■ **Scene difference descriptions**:
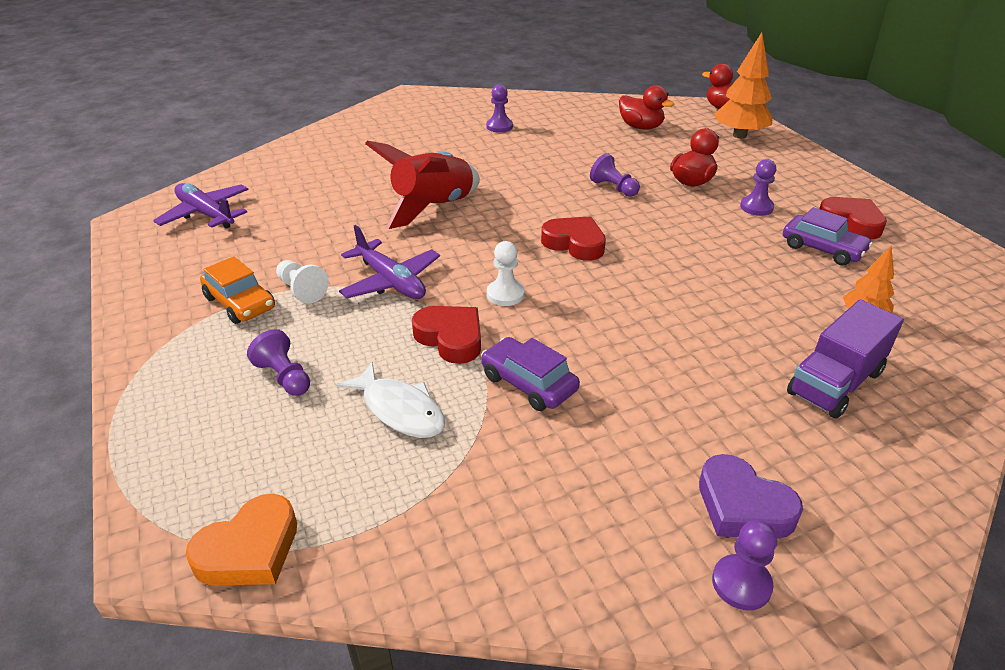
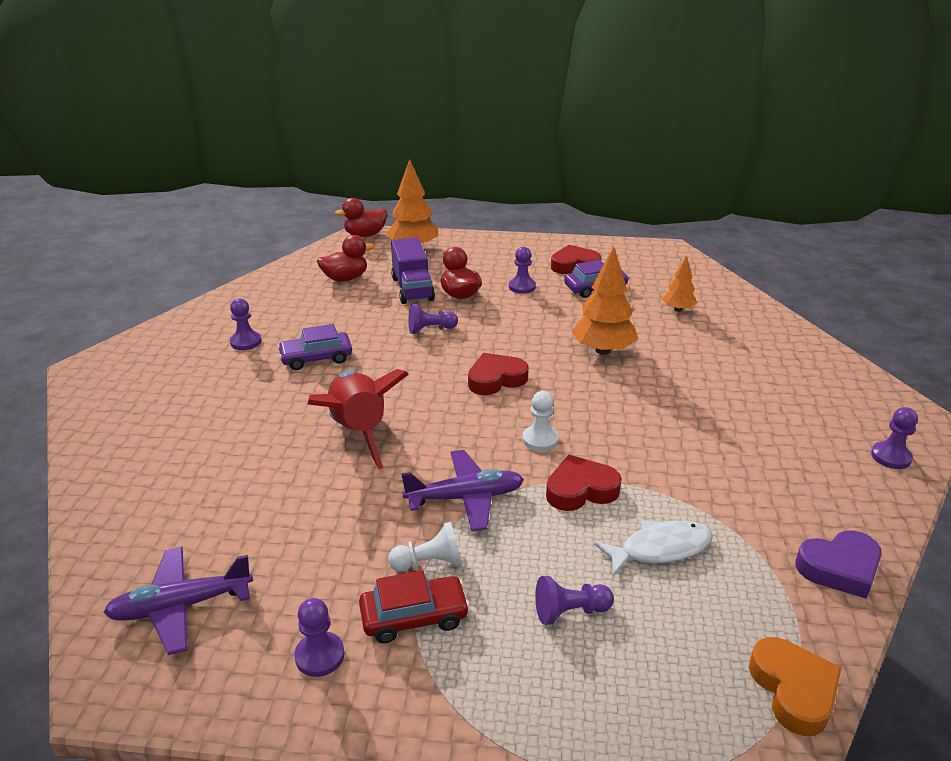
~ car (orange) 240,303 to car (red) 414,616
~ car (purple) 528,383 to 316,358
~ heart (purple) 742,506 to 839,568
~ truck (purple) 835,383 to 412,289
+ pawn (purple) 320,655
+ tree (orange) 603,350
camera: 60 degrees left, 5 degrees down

■ **YOUR TASK**: Every record must be copied exactly, with images dropped from the result.

■ **EXPECTED ANSWER**:
~ car (orange) 240,303 to car (red) 414,616
~ car (purple) 528,383 to 316,358
~ heart (purple) 742,506 to 839,568
~ truck (purple) 835,383 to 412,289
+ pawn (purple) 320,655
+ tree (orange) 603,350
camera: 60 degrees left, 5 degrees down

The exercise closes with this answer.